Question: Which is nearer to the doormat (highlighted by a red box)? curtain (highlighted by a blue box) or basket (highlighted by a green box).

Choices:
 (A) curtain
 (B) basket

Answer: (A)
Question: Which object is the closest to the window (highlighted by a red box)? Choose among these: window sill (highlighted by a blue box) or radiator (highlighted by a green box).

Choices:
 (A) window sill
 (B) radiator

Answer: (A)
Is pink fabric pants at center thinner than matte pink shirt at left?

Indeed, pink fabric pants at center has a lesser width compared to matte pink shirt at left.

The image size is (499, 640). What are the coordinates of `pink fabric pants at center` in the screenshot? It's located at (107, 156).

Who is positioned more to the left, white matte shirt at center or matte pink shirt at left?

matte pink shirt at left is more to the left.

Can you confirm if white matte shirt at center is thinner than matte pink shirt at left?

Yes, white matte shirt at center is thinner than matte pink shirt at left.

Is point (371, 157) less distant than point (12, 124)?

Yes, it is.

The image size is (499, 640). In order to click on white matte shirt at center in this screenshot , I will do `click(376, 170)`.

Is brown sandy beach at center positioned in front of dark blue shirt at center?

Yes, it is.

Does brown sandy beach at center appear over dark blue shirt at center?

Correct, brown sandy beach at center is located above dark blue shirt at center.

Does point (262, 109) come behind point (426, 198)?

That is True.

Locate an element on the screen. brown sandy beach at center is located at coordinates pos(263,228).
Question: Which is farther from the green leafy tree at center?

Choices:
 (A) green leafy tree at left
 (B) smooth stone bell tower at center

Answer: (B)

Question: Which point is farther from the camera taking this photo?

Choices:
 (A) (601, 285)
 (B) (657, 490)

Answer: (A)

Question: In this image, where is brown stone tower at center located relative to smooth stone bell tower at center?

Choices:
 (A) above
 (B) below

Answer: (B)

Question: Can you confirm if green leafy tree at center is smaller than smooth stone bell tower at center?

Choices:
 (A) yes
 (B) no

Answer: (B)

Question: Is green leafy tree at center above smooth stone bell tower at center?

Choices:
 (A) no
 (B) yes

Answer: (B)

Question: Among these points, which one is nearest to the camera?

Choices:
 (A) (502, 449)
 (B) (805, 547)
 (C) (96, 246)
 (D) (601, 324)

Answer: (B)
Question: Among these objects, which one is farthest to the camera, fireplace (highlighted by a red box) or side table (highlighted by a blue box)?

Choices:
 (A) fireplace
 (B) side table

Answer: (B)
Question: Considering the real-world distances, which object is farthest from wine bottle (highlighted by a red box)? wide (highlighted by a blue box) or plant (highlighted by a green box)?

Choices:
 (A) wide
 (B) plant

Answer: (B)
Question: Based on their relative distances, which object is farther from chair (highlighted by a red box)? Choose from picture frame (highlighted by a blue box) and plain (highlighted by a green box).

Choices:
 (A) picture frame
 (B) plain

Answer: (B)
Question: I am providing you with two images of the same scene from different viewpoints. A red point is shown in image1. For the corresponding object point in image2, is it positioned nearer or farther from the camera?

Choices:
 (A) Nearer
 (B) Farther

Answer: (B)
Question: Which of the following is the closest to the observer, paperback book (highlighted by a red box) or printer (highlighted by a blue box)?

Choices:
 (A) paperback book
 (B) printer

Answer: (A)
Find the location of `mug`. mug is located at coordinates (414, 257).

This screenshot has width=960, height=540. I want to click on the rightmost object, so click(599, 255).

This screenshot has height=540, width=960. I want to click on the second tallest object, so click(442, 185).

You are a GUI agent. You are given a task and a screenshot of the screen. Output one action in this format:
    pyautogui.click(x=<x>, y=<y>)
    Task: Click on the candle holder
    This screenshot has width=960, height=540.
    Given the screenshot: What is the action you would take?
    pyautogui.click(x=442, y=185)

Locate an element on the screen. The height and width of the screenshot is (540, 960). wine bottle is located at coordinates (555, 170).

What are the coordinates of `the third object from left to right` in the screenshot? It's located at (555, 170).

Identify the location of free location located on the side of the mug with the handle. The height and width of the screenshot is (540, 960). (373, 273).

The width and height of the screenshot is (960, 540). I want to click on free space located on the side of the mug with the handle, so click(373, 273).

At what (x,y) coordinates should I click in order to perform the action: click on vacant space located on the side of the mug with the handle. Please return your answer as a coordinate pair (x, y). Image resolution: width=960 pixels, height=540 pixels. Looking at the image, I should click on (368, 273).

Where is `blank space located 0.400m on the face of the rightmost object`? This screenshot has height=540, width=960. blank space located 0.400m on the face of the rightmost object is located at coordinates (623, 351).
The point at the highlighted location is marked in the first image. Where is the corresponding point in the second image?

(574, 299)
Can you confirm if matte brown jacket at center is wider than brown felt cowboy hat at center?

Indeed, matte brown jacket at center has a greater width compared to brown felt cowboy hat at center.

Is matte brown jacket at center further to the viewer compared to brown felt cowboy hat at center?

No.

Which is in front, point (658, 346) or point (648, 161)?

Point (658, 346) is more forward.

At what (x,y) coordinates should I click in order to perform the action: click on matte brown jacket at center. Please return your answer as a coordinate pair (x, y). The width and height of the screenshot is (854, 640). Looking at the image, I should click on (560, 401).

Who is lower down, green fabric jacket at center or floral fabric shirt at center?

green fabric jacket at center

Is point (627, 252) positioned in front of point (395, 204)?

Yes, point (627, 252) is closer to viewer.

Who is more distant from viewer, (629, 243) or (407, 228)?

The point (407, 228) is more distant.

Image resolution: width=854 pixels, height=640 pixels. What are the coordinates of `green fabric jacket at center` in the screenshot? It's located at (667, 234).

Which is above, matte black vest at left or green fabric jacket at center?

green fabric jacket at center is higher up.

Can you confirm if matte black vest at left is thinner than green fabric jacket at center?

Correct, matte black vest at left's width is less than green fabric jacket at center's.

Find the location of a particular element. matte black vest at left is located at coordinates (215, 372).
=====
The request: Convert the rows above into a single JSON list of strings, one string per line, leaving out blank lines.

Answer to this exercise:
[
  "Question: Which is nearer to the doormat (highlighted by a red box)? curtain (highlighted by a blue box) or basket (highlighted by a green box).",
  "Choices:",
  " (A) curtain",
  " (B) basket",
  "Answer: (A)",
  "Question: Which object is the closest to the window (highlighted by a red box)? Choose among these: window sill (highlighted by a blue box) or radiator (highlighted by a green box).",
  "Choices:",
  " (A) window sill",
  " (B) radiator",
  "Answer: (A)",
  "Is pink fabric pants at center thinner than matte pink shirt at left?",
  "Indeed, pink fabric pants at center has a lesser width compared to matte pink shirt at left.",
  "The image size is (499, 640). What are the coordinates of `pink fabric pants at center` in the screenshot? It's located at (107, 156).",
  "Who is positioned more to the left, white matte shirt at center or matte pink shirt at left?",
  "matte pink shirt at left is more to the left.",
  "Can you confirm if white matte shirt at center is thinner than matte pink shirt at left?",
  "Yes, white matte shirt at center is thinner than matte pink shirt at left.",
  "Is point (371, 157) less distant than point (12, 124)?",
  "Yes, it is.",
  "The image size is (499, 640). In order to click on white matte shirt at center in this screenshot , I will do `click(376, 170)`.",
  "Is brown sandy beach at center positioned in front of dark blue shirt at center?",
  "Yes, it is.",
  "Does brown sandy beach at center appear over dark blue shirt at center?",
  "Correct, brown sandy beach at center is located above dark blue shirt at center.",
  "Does point (262, 109) come behind point (426, 198)?",
  "That is True.",
  "Locate an element on the screen. brown sandy beach at center is located at coordinates pos(263,228).",
  "Question: Which is farther from the green leafy tree at center?",
  "Choices:",
  " (A) green leafy tree at left",
  " (B) smooth stone bell tower at center",
  "Answer: (B)",
  "Question: Which point is farther from the camera taking this photo?",
  "Choices:",
  " (A) (601, 285)",
  " (B) (657, 490)",
  "Answer: (A)",
  "Question: In this image, where is brown stone tower at center located relative to smooth stone bell tower at center?",
  "Choices:",
  " (A) above",
  " (B) below",
  "Answer: (B)",
  "Question: Can you confirm if green leafy tree at center is smaller than smooth stone bell tower at center?",
  "Choices:",
  " (A) yes",
  " (B) no",
  "Answer: (B)",
  "Question: Is green leafy tree at center above smooth stone bell tower at center?",
  "Choices:",
  " (A) no",
  " (B) yes",
  "Answer: (B)",
  "Question: Among these points, which one is nearest to the camera?",
  "Choices:",
  " (A) (502, 449)",
  " (B) (805, 547)",
  " (C) (96, 246)",
  " (D) (601, 324)",
  "Answer: (B)",
  "Question: Among these objects, which one is farthest to the camera, fireplace (highlighted by a red box) or side table (highlighted by a blue box)?",
  "Choices:",
  " (A) fireplace",
  " (B) side table",
  "Answer: (B)",
  "Question: Considering the real-world distances, which object is farthest from wine bottle (highlighted by a red box)? wide (highlighted by a blue box) or plant (highlighted by a green box)?",
  "Choices:",
  " (A) wide",
  " (B) plant",
  "Answer: (B)",
  "Question: Based on their relative distances, which object is farther from chair (highlighted by a red box)? Choose from picture frame (highlighted by a blue box) and plain (highlighted by a green box).",
  "Choices:",
  " (A) picture frame",
  " (B) plain",
  "Answer: (B)",
  "Question: I am providing you with two images of the same scene from different viewpoints. A red point is shown in image1. For the corresponding object point in image2, is it positioned nearer or farther from the camera?",
  "Choices:",
  " (A) Nearer",
  " (B) Farther",
  "Answer: (B)",
  "Question: Which of the following is the closest to the observer, paperback book (highlighted by a red box) or printer (highlighted by a blue box)?",
  "Choices:",
  " (A) paperback book",
  " (B) printer",
  "Answer: (A)",
  "Find the location of `mug`. mug is located at coordinates (414, 257).",
  "This screenshot has width=960, height=540. I want to click on the rightmost object, so click(599, 255).",
  "This screenshot has height=540, width=960. I want to click on the second tallest object, so click(442, 185).",
  "You are a GUI agent. You are given a task and a screenshot of the screen. Output one action in this format:",
  "    pyautogui.click(x=<x>, y=<y>)",
  "    Task: Click on the candle holder",
  "    This screenshot has width=960, height=540.",
  "    Given the screenshot: What is the action you would take?",
  "    pyautogui.click(x=442, y=185)",
  "Locate an element on the screen. The height and width of the screenshot is (540, 960). wine bottle is located at coordinates (555, 170).",
  "What are the coordinates of `the third object from left to right` in the screenshot? It's located at (555, 170).",
  "Identify the location of free location located on the side of the mug with the handle. The height and width of the screenshot is (540, 960). (373, 273).",
  "The width and height of the screenshot is (960, 540). I want to click on free space located on the side of the mug with the handle, so click(373, 273).",
  "At what (x,y) coordinates should I click in order to perform the action: click on vacant space located on the side of the mug with the handle. Please return your answer as a coordinate pair (x, y). Image resolution: width=960 pixels, height=540 pixels. Looking at the image, I should click on (368, 273).",
  "Where is `blank space located 0.400m on the face of the rightmost object`? This screenshot has height=540, width=960. blank space located 0.400m on the face of the rightmost object is located at coordinates (623, 351).",
  "The point at the highlighted location is marked in the first image. Where is the corresponding point in the second image?",
  "(574, 299)",
  "Can you confirm if matte brown jacket at center is wider than brown felt cowboy hat at center?",
  "Indeed, matte brown jacket at center has a greater width compared to brown felt cowboy hat at center.",
  "Is matte brown jacket at center further to the viewer compared to brown felt cowboy hat at center?",
  "No.",
  "Which is in front, point (658, 346) or point (648, 161)?",
  "Point (658, 346) is more forward.",
  "At what (x,y) coordinates should I click in order to perform the action: click on matte brown jacket at center. Please return your answer as a coordinate pair (x, y). The width and height of the screenshot is (854, 640). Looking at the image, I should click on (560, 401).",
  "Who is lower down, green fabric jacket at center or floral fabric shirt at center?",
  "green fabric jacket at center",
  "Is point (627, 252) positioned in front of point (395, 204)?",
  "Yes, point (627, 252) is closer to viewer.",
  "Who is more distant from viewer, (629, 243) or (407, 228)?",
  "The point (407, 228) is more distant.",
  "Image resolution: width=854 pixels, height=640 pixels. What are the coordinates of `green fabric jacket at center` in the screenshot? It's located at (667, 234).",
  "Which is above, matte black vest at left or green fabric jacket at center?",
  "green fabric jacket at center is higher up.",
  "Can you confirm if matte black vest at left is thinner than green fabric jacket at center?",
  "Correct, matte black vest at left's width is less than green fabric jacket at center's.",
  "Find the location of a particular element. matte black vest at left is located at coordinates (215, 372)."
]